Determine how many lines in the records hold "plant", then give that number by itself.
····················
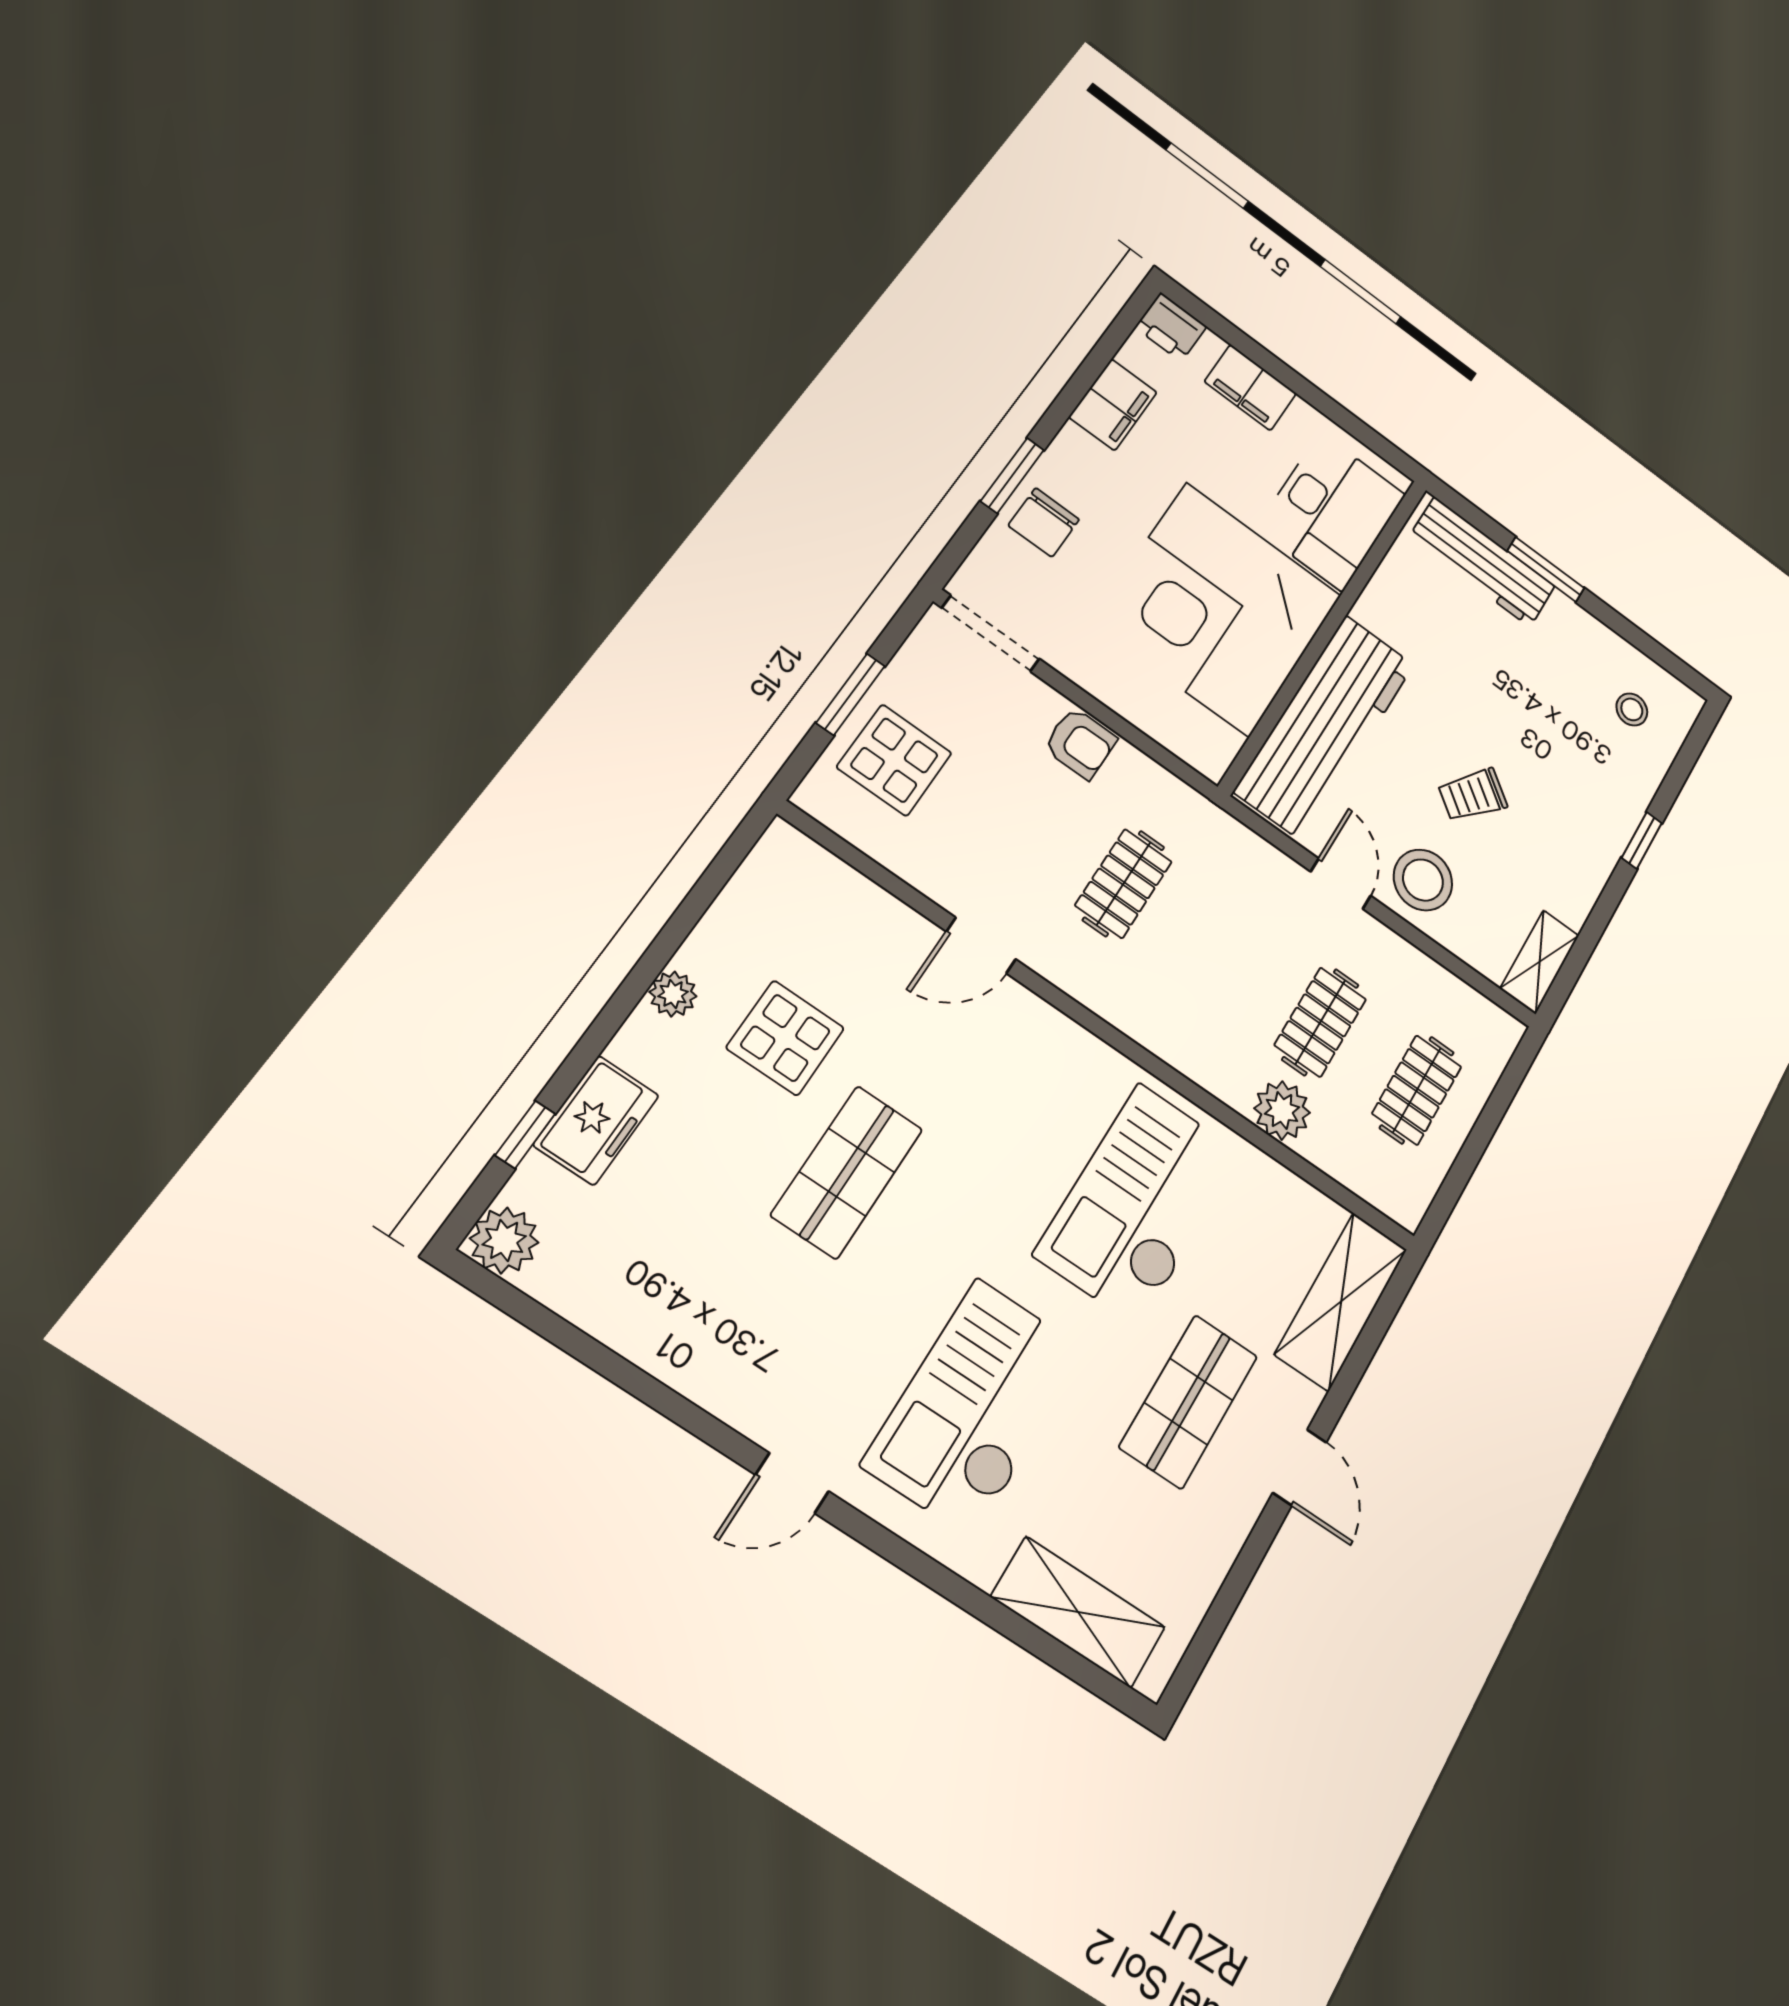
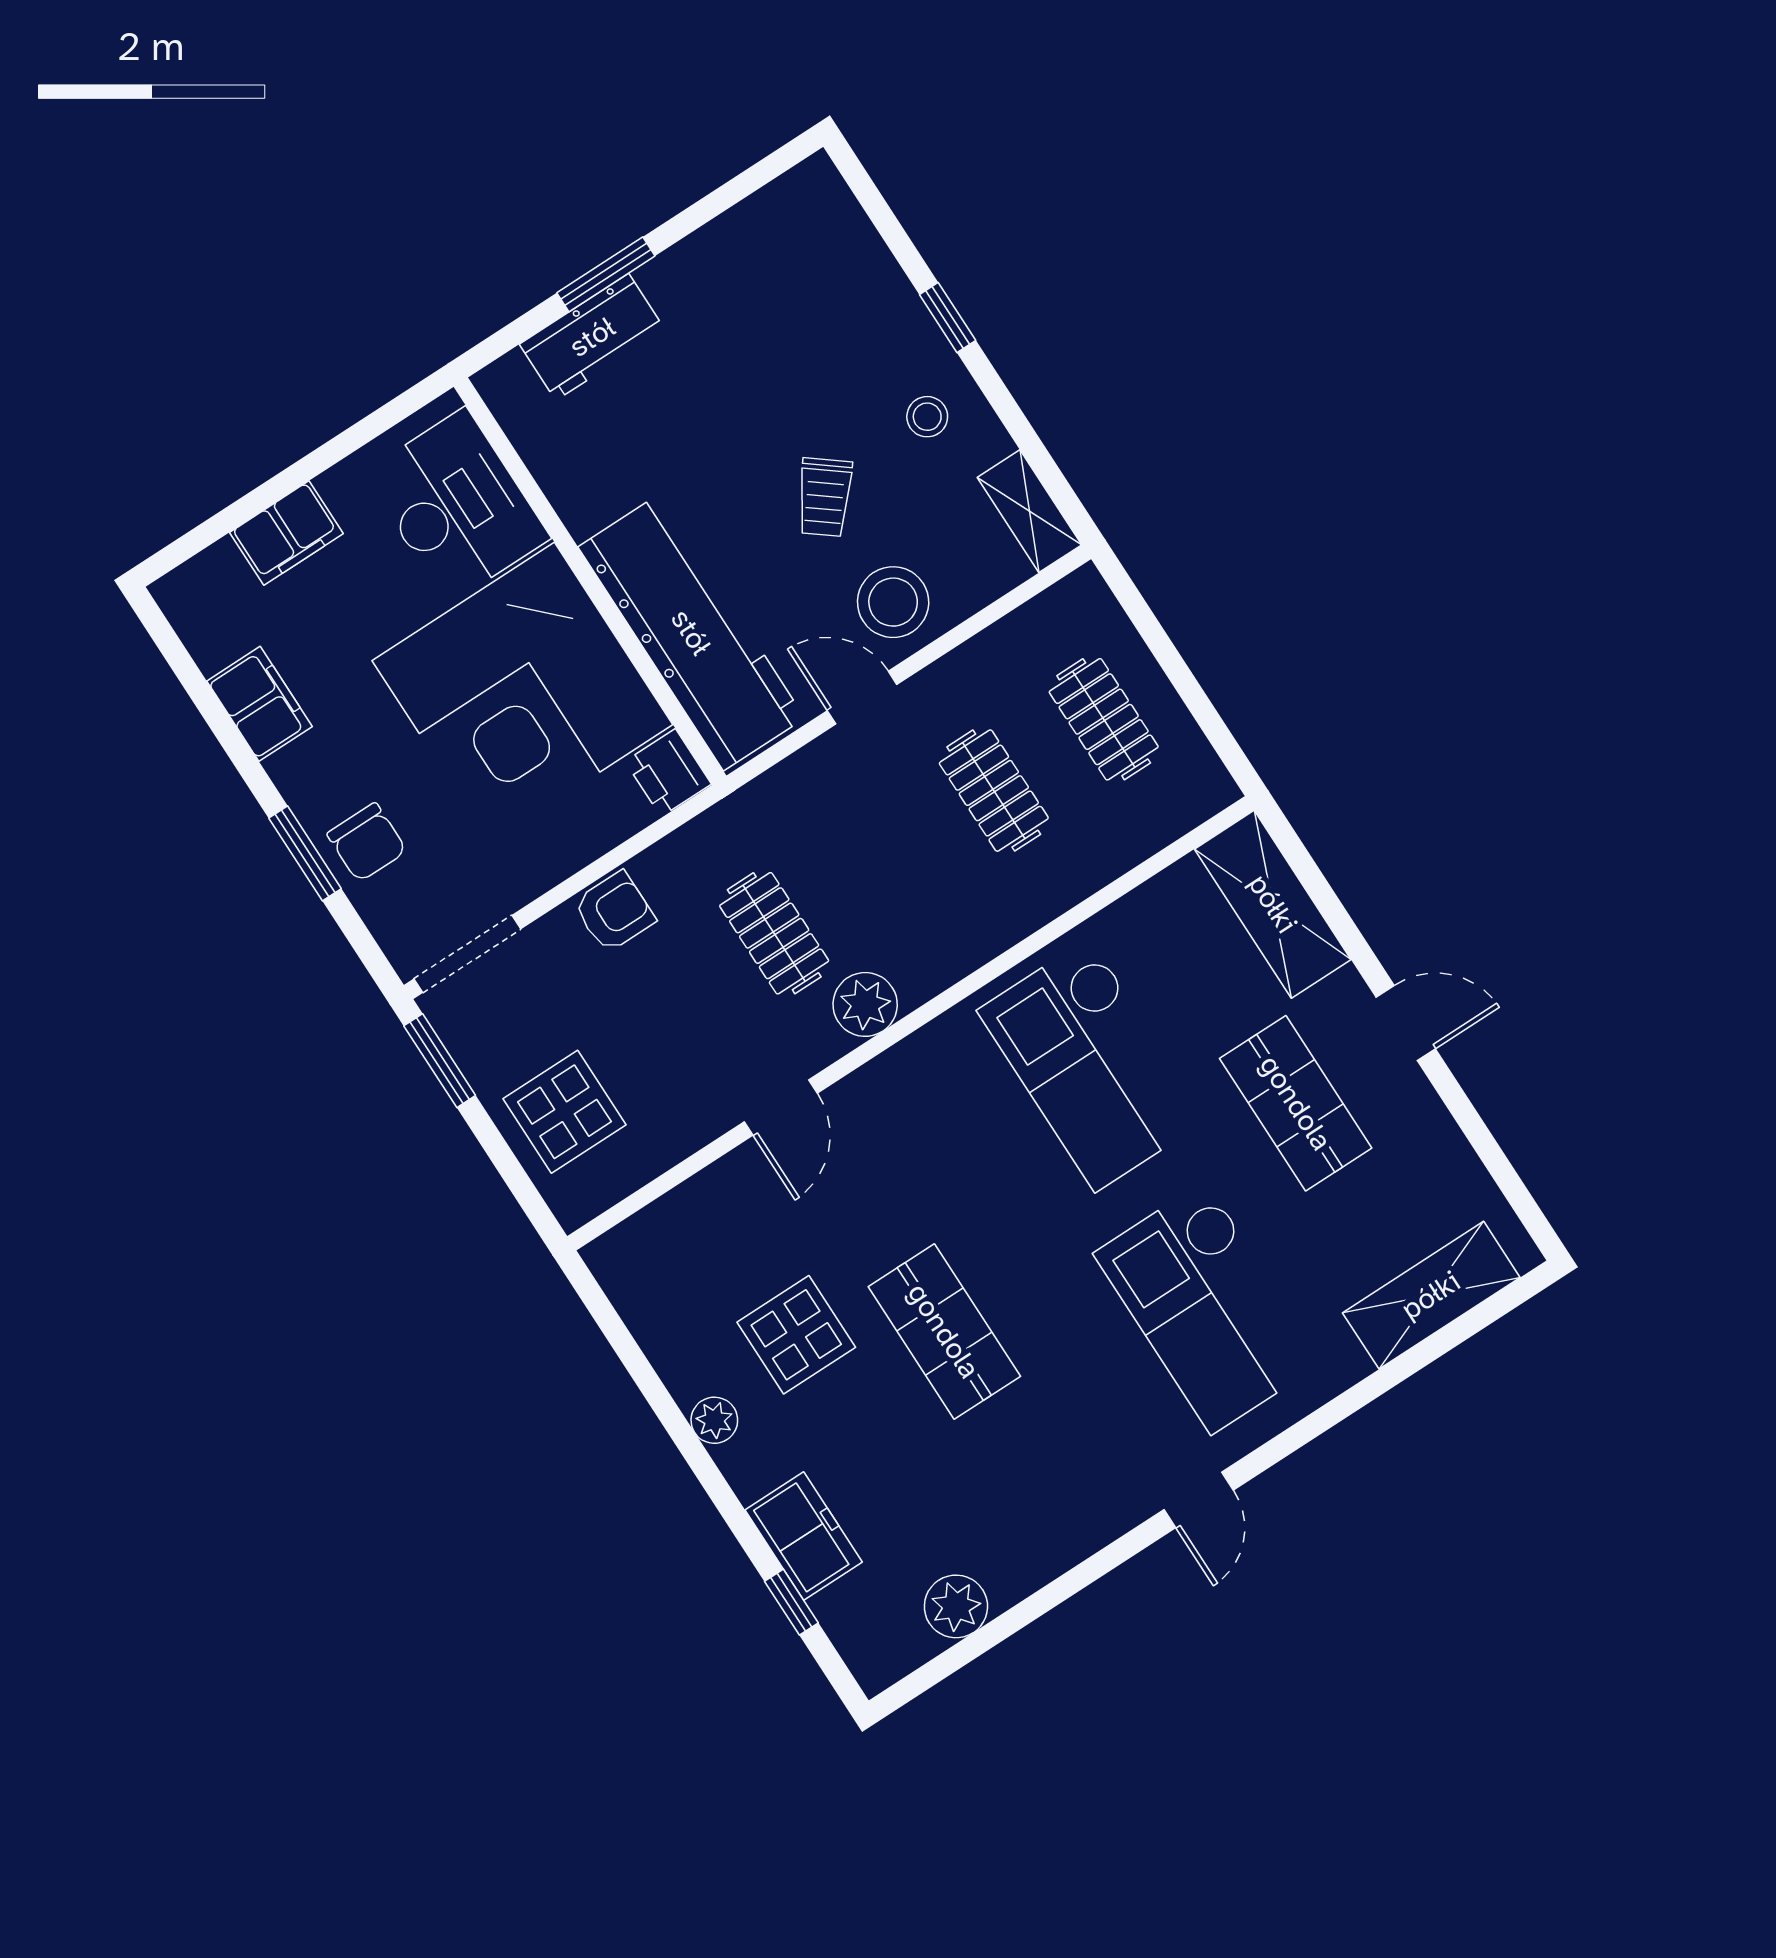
printer: (1171, 327) -> (668, 773), moved, turned 90
workbench: (1482, 562) -> (592, 337), width x0.73
window: (851, 694) -> (440, 1061), moved
stool: (1632, 709) -> (927, 417), moved
plant: (1282, 1110) -> (865, 1004), moved
plant: (504, 1240) -> (956, 1606), moved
····················
## Answer space
2